# [DIRECTIONS]
Each line from the beginning of the data below through the line containing "C6: 3.3uF (GND, VDD) -> 330nF (GND, VDD)" should be repeated exactly, please.

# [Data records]
------------------------------------
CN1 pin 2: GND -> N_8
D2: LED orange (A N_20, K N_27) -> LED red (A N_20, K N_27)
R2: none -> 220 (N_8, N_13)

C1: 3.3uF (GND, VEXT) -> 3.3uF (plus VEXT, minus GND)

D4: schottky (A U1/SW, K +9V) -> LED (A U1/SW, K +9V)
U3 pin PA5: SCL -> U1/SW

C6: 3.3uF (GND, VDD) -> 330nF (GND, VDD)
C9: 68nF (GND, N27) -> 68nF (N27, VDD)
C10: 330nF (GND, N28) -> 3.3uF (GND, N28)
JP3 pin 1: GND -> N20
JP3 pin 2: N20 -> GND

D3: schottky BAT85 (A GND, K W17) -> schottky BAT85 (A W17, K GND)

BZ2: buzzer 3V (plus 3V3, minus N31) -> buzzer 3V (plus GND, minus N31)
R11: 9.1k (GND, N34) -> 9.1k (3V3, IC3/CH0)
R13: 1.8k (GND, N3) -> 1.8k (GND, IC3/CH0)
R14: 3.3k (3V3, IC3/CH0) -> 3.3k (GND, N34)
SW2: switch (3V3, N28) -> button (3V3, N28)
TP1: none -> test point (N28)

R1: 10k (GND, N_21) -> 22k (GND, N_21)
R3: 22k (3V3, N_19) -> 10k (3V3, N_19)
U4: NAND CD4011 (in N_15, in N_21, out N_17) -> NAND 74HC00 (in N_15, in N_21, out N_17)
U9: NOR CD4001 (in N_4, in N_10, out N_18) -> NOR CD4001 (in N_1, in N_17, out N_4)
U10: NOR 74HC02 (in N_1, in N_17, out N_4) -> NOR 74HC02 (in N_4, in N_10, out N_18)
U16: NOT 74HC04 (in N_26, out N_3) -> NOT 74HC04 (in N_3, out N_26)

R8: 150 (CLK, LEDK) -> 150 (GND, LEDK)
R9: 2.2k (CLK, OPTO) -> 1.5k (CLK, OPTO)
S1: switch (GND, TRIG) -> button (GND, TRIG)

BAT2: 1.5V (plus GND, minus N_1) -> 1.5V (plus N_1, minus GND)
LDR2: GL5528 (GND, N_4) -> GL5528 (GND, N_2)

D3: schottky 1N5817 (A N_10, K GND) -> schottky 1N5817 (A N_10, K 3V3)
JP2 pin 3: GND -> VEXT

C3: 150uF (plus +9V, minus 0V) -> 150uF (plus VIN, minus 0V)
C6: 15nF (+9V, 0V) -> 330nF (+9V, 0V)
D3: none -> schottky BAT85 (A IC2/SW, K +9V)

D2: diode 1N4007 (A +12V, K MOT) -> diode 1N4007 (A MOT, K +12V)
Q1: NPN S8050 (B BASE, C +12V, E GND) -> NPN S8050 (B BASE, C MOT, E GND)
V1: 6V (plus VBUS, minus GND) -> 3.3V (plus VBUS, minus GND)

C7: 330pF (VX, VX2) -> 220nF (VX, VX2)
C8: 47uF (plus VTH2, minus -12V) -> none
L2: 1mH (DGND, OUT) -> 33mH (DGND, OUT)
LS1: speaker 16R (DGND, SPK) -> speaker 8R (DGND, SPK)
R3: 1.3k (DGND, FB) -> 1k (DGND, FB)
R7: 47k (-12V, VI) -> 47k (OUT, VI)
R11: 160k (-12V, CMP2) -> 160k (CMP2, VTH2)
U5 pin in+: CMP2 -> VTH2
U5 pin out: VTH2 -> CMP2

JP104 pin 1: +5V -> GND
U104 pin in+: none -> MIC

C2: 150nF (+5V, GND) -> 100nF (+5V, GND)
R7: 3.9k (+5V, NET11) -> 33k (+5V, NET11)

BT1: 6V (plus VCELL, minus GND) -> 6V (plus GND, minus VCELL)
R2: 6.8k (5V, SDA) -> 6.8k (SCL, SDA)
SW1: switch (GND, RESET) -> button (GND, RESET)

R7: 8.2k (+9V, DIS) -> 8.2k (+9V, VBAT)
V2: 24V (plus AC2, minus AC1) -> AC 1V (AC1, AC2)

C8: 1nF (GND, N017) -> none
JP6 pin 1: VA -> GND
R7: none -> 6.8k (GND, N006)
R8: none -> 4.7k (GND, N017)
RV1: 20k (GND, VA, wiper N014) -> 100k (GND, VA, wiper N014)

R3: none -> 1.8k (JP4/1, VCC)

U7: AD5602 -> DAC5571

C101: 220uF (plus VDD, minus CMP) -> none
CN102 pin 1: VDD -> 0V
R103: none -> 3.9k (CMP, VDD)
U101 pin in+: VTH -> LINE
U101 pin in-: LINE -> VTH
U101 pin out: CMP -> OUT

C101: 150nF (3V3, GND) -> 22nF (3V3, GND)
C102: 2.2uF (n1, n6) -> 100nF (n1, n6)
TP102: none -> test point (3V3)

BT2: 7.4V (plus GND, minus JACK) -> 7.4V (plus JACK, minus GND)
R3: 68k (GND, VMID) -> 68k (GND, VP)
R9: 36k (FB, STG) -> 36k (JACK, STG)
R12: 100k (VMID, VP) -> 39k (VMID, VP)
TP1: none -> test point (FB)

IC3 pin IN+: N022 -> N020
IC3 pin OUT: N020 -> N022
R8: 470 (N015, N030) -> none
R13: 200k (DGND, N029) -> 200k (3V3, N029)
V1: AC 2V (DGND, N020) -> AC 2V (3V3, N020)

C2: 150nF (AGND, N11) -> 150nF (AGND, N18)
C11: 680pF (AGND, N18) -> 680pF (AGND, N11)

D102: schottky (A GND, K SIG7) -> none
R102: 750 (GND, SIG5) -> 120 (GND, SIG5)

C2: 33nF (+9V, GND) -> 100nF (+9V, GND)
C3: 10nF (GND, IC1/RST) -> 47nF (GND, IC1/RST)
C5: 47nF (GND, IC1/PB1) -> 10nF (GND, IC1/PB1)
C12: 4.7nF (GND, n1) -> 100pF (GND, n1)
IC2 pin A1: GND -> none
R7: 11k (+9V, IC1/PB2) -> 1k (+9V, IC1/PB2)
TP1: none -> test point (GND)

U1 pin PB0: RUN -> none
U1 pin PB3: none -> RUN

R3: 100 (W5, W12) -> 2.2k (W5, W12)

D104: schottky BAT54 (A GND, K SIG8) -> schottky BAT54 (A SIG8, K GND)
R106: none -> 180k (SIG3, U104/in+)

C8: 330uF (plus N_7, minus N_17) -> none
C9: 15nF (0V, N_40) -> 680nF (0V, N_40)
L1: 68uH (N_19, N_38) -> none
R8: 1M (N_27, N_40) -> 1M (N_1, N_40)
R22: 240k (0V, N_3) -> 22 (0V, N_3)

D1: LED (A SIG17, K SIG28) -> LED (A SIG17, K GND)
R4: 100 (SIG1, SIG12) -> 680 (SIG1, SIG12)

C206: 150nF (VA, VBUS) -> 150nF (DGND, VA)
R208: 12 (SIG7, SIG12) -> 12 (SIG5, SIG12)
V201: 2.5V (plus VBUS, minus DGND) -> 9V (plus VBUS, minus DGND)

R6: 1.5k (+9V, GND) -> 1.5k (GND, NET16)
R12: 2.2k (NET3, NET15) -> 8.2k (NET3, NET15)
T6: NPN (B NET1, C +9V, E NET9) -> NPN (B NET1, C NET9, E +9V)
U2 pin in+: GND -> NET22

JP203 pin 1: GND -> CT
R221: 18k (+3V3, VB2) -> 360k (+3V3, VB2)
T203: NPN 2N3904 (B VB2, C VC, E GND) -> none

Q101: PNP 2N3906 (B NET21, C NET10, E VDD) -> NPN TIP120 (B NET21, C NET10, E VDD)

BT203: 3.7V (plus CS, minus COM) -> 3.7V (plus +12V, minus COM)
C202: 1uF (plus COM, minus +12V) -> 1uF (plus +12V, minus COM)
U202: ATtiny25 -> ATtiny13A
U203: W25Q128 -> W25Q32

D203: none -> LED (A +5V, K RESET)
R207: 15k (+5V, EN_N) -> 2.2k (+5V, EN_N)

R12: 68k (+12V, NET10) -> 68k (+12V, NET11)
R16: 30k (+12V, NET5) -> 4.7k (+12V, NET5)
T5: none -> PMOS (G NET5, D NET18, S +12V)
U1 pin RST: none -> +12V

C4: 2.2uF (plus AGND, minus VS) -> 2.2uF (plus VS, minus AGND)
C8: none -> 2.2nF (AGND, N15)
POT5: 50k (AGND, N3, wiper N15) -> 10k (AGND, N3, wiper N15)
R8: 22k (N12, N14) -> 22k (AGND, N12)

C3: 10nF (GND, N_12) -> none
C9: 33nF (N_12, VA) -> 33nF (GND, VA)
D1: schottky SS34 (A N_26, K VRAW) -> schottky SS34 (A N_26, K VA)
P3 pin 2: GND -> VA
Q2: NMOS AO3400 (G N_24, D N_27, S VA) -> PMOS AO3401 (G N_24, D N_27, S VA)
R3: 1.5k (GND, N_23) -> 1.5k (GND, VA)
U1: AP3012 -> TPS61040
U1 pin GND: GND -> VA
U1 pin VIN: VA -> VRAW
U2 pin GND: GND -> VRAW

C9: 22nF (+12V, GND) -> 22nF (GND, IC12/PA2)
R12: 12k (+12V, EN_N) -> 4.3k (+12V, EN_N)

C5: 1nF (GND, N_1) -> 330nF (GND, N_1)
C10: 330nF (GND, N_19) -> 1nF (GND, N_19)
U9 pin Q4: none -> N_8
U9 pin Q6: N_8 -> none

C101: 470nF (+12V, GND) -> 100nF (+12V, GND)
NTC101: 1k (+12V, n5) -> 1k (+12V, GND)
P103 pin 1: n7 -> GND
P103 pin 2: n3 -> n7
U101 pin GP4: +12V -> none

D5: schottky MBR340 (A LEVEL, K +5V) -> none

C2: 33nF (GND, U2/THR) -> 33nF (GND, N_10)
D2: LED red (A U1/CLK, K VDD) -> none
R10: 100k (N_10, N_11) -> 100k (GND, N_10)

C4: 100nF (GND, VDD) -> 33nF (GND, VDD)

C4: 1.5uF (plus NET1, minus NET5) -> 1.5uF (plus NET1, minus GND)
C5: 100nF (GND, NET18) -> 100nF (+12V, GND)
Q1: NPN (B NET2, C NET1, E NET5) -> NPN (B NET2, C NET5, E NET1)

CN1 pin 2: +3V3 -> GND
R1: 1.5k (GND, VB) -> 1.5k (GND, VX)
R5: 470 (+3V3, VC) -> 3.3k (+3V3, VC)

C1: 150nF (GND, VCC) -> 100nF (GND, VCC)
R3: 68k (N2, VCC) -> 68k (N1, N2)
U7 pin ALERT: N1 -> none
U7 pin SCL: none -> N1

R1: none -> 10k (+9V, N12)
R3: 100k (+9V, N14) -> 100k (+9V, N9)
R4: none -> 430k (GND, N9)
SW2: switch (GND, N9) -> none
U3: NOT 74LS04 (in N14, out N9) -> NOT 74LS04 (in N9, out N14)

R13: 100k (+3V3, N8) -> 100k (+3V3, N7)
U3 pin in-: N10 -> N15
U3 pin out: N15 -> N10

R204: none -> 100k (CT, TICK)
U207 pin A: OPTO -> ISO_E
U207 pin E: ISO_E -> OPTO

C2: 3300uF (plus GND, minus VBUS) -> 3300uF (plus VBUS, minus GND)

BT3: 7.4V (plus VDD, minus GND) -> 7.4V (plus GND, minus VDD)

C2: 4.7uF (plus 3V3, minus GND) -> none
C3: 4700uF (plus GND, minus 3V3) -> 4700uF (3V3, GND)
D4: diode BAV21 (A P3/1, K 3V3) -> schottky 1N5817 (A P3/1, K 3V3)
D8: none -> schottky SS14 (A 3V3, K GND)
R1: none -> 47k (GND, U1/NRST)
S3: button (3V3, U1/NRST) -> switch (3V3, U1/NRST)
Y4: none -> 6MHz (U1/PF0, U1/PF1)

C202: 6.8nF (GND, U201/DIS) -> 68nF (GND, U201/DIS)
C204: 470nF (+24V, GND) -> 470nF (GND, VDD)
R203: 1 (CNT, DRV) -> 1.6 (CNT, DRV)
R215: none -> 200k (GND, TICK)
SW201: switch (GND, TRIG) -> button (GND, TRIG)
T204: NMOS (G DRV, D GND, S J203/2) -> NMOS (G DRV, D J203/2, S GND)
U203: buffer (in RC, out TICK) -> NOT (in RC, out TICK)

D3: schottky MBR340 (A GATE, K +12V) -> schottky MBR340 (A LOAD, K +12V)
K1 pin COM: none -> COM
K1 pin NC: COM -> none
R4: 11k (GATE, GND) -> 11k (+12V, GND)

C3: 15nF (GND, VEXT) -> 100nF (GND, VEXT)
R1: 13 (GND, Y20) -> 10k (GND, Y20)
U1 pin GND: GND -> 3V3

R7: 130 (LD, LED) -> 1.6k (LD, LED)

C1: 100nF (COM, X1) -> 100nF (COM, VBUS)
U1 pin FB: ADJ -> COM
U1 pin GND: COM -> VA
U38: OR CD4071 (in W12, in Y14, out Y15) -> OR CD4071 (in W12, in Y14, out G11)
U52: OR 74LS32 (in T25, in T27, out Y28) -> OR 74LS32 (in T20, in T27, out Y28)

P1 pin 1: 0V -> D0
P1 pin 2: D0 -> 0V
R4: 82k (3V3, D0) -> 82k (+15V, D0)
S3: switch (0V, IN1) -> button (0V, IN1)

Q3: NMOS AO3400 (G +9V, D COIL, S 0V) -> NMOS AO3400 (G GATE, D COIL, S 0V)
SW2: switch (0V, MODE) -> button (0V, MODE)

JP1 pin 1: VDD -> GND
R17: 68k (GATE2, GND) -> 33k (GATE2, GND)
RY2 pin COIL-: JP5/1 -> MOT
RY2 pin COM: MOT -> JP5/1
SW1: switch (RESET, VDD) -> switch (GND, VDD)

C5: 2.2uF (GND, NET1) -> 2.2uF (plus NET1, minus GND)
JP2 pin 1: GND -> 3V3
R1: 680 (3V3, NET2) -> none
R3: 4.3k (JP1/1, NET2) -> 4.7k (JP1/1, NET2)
------------------------------------
# [SOLUTION]
CN1 pin 2: GND -> N_8
D2: LED orange (A N_20, K N_27) -> LED red (A N_20, K N_27)
R2: none -> 220 (N_8, N_13)

C1: 3.3uF (GND, VEXT) -> 3.3uF (plus VEXT, minus GND)

D4: schottky (A U1/SW, K +9V) -> LED (A U1/SW, K +9V)
U3 pin PA5: SCL -> U1/SW

C6: 3.3uF (GND, VDD) -> 330nF (GND, VDD)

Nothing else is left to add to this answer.